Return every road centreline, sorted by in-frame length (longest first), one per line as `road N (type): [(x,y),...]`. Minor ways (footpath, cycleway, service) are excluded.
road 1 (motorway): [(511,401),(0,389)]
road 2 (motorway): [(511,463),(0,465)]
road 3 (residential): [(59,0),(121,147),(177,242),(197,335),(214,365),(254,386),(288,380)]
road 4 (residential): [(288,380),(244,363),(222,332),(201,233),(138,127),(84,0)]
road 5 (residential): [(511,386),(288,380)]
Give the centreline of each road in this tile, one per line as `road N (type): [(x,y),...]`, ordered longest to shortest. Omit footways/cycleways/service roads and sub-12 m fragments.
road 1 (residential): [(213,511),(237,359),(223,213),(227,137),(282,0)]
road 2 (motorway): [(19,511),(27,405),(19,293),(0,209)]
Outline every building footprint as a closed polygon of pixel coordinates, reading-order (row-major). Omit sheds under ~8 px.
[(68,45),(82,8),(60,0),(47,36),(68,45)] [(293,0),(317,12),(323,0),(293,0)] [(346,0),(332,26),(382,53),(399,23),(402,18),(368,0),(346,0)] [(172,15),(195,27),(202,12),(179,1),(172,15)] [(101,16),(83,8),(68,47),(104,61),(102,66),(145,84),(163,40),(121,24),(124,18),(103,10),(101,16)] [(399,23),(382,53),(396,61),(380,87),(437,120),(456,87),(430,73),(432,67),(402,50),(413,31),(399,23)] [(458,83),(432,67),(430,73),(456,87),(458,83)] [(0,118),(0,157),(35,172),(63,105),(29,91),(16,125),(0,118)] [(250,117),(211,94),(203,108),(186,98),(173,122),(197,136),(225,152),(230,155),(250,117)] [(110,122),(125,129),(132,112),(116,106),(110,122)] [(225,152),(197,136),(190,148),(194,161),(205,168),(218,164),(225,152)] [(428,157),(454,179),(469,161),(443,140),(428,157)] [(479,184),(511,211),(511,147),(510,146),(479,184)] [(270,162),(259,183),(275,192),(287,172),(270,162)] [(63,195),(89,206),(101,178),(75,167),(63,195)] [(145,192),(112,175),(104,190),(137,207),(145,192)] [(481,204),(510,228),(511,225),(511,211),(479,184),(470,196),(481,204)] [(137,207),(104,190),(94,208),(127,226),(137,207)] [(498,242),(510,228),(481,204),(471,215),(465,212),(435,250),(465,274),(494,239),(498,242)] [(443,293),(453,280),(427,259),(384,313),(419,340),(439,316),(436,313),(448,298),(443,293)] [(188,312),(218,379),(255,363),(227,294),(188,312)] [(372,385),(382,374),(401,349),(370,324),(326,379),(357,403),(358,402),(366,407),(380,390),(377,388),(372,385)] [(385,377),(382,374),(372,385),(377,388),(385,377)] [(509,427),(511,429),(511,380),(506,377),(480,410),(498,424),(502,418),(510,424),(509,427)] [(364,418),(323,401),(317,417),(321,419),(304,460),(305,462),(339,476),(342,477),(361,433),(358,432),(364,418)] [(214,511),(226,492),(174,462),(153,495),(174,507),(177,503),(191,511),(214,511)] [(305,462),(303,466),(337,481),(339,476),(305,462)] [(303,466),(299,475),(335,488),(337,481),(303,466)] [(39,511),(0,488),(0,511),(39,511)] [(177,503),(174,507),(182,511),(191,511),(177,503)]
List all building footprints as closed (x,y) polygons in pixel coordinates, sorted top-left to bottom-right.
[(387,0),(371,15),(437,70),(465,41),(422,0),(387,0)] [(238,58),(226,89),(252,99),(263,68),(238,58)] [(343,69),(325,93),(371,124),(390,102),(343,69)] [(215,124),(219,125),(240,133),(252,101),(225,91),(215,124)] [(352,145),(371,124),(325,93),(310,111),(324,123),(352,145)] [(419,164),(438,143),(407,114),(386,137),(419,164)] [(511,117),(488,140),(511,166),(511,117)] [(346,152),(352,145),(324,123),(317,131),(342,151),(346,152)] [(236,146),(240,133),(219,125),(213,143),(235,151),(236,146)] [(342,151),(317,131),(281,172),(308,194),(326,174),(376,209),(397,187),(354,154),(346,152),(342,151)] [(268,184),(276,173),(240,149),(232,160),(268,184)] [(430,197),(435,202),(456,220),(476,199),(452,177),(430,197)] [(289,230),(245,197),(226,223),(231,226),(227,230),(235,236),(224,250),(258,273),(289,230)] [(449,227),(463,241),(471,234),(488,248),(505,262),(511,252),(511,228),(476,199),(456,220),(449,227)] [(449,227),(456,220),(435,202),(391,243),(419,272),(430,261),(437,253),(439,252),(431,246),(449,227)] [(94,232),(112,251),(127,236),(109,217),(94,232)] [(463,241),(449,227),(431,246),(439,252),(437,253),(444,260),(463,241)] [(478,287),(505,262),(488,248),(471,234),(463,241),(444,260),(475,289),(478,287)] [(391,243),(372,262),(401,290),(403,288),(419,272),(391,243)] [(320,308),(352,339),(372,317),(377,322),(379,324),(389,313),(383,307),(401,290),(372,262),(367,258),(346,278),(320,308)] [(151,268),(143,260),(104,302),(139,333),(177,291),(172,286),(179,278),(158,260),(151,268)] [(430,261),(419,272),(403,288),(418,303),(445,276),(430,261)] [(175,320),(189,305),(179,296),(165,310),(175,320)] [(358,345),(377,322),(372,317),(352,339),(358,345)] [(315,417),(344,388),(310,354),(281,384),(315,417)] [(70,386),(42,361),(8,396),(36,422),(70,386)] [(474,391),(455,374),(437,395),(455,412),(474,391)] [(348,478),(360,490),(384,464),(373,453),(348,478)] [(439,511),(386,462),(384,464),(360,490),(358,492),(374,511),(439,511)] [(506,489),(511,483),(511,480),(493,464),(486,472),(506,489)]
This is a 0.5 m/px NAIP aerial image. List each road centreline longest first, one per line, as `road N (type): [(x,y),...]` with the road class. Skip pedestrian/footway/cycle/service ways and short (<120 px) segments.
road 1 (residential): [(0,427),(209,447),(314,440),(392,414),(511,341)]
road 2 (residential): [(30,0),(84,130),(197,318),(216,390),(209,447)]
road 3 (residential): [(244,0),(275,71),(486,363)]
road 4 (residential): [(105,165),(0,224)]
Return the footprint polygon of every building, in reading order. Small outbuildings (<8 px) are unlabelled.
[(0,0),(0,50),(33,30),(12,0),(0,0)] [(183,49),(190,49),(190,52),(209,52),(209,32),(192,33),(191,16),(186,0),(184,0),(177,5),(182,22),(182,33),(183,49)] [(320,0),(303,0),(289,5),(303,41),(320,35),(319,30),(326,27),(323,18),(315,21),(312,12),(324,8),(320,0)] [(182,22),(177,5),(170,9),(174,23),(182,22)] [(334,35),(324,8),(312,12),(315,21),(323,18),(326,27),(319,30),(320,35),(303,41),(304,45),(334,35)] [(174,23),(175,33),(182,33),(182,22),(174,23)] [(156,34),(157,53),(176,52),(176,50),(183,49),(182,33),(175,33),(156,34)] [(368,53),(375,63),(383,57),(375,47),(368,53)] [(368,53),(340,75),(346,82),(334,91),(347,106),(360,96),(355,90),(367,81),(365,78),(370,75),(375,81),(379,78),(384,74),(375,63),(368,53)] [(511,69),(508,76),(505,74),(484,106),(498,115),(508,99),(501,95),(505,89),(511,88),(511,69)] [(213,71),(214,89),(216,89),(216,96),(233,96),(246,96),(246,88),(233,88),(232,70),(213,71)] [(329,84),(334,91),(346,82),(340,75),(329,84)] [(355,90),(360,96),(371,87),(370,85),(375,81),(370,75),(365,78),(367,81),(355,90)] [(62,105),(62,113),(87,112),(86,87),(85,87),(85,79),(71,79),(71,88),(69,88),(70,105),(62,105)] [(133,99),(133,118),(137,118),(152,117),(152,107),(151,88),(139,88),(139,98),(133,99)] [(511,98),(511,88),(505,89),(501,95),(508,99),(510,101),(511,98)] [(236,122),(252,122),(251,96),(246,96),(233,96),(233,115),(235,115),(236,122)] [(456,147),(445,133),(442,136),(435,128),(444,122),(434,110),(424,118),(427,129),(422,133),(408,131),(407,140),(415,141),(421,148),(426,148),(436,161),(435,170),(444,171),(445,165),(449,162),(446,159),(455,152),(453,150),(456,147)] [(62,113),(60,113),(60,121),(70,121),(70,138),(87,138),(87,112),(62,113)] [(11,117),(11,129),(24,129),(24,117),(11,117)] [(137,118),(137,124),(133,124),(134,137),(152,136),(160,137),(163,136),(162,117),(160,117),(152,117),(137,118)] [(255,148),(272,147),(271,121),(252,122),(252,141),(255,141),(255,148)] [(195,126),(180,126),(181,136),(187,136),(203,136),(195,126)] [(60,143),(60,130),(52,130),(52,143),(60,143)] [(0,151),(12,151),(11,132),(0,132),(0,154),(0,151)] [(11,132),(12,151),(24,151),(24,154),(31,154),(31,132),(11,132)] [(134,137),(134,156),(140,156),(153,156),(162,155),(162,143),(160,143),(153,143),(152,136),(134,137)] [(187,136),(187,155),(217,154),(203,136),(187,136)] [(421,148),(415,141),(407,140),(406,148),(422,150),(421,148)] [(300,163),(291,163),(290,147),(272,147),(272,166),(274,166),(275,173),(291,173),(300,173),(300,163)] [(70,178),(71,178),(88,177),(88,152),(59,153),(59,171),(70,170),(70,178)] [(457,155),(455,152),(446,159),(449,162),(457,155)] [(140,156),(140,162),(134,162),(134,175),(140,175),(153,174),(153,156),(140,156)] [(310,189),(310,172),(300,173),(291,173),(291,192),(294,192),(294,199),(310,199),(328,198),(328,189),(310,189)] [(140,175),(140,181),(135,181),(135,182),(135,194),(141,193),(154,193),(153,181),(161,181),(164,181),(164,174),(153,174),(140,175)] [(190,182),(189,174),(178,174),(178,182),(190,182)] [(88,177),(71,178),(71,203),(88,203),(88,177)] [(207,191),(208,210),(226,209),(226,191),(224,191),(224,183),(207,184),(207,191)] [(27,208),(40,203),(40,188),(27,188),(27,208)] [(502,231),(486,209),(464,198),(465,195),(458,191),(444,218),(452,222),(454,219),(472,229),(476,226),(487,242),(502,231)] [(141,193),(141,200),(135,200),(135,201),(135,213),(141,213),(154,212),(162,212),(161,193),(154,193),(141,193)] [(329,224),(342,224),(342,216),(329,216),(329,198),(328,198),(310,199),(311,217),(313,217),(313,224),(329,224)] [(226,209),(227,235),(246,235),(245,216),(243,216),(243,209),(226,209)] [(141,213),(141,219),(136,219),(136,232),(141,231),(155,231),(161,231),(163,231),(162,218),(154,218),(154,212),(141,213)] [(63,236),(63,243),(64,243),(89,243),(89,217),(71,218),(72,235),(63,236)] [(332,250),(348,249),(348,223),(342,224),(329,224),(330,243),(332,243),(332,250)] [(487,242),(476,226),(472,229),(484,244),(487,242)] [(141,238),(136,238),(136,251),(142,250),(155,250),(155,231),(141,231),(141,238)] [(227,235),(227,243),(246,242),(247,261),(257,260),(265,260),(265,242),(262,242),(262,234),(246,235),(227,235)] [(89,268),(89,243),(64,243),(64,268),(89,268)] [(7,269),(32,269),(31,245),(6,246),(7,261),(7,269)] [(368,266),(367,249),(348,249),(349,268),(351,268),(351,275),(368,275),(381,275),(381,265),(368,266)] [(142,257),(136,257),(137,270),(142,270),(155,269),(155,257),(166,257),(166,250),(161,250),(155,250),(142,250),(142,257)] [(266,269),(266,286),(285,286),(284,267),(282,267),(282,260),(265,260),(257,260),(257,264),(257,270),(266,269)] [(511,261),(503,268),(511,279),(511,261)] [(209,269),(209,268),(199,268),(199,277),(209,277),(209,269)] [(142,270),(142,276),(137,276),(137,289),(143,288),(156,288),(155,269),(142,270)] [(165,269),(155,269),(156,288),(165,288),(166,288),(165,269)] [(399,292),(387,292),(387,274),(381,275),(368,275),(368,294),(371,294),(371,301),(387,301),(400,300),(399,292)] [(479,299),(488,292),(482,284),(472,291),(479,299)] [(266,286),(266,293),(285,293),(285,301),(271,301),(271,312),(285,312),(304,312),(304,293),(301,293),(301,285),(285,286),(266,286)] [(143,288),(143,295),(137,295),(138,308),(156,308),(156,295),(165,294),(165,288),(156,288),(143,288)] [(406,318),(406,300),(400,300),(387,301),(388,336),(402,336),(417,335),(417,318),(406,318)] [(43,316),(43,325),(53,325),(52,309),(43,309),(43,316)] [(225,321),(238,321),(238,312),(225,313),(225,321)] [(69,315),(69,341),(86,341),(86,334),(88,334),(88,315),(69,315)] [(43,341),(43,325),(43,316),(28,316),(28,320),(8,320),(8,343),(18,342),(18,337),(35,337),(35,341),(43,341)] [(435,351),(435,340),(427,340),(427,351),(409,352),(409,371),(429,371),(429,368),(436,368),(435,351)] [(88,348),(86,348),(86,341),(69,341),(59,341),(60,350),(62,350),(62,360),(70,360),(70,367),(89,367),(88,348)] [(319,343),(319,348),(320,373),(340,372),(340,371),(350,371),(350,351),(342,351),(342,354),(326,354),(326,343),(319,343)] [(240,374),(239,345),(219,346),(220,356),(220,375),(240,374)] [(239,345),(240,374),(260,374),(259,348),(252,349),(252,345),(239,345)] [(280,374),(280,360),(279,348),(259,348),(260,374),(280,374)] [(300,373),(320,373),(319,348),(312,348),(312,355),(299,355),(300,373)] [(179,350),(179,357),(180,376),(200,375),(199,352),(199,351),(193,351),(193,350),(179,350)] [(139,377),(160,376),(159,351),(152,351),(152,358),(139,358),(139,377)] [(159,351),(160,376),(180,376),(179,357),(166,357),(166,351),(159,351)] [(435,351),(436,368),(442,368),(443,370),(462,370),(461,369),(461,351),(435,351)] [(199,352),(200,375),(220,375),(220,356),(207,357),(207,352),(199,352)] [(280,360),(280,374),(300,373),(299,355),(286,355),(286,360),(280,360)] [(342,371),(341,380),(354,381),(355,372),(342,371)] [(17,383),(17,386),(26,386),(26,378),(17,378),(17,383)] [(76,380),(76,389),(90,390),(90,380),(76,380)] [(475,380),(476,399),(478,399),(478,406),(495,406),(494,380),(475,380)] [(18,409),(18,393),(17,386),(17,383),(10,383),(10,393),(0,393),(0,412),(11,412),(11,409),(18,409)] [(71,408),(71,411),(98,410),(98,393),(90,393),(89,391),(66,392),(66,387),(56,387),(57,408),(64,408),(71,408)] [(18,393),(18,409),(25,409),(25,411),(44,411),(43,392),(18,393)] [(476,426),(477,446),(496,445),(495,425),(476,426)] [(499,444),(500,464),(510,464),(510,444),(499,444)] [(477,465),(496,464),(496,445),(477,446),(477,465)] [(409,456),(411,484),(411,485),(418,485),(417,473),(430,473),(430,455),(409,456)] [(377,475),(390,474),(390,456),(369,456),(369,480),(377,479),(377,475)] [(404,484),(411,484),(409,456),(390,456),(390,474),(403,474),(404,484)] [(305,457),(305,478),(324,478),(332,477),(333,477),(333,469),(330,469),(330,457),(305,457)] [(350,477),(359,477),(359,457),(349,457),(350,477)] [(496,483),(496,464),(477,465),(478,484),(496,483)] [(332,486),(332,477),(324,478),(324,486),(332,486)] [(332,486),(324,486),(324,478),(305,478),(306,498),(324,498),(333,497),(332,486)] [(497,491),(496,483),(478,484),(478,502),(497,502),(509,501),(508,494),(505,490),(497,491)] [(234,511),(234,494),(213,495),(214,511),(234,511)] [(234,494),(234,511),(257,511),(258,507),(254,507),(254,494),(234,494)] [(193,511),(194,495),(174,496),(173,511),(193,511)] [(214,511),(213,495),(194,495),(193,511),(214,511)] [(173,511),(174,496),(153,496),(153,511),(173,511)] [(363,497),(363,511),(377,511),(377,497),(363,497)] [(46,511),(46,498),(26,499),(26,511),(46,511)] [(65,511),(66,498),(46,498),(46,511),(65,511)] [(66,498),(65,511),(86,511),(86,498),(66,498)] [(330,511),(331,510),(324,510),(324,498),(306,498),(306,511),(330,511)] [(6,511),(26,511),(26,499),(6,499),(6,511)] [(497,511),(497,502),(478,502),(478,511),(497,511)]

========================================

▶ DESCRIPTION OF THE TASK
Rewrite the lines of the listing from its first line through the line containing "road 2 (motorway): [(511,463),(0,465)]" as a JSON list of strings, one string per line, leaving out blank lines.

▶ TASK RESPONSE
[
  "Return every road centreline, sorted by in-frame length (longest first), one per line as `road N (type): [(x,y),...]`. Minor ways (footpath, cycleway, service) are excluded.",
  "road 1 (motorway): [(511,401),(0,389)]",
  "road 2 (motorway): [(511,463),(0,465)]"
]